Set down exactly the lines from the one containing "grey capsule [289,406,343,436]" through the end of the records below, both included, and nothing else.

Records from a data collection
====

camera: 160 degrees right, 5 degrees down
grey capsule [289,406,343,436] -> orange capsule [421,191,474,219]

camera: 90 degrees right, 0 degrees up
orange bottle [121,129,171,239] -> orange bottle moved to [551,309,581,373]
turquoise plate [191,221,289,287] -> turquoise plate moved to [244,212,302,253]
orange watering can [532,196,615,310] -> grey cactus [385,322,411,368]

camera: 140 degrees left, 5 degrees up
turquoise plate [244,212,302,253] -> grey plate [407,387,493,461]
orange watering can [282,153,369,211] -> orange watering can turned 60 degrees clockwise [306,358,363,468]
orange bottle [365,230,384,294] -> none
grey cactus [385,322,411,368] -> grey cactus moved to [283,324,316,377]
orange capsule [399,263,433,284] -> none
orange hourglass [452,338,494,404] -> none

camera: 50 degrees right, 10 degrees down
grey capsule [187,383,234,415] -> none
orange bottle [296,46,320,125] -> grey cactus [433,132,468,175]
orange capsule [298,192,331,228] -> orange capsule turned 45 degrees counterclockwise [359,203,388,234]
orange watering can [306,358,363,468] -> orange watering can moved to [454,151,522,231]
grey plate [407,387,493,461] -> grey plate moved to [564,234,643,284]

====

### Output of the exercise:
grey capsule [289,406,343,436] -> orange capsule [421,191,474,219]

camera: 90 degrees right, 0 degrees up
orange bottle [121,129,171,239] -> orange bottle moved to [551,309,581,373]
turquoise plate [191,221,289,287] -> turquoise plate moved to [244,212,302,253]
orange watering can [532,196,615,310] -> grey cactus [385,322,411,368]

camera: 140 degrees left, 5 degrees up
turquoise plate [244,212,302,253] -> grey plate [407,387,493,461]
orange watering can [282,153,369,211] -> orange watering can turned 60 degrees clockwise [306,358,363,468]
orange bottle [365,230,384,294] -> none
grey cactus [385,322,411,368] -> grey cactus moved to [283,324,316,377]
orange capsule [399,263,433,284] -> none
orange hourglass [452,338,494,404] -> none

camera: 50 degrees right, 10 degrees down
grey capsule [187,383,234,415] -> none
orange bottle [296,46,320,125] -> grey cactus [433,132,468,175]
orange capsule [298,192,331,228] -> orange capsule turned 45 degrees counterclockwise [359,203,388,234]
orange watering can [306,358,363,468] -> orange watering can moved to [454,151,522,231]
grey plate [407,387,493,461] -> grey plate moved to [564,234,643,284]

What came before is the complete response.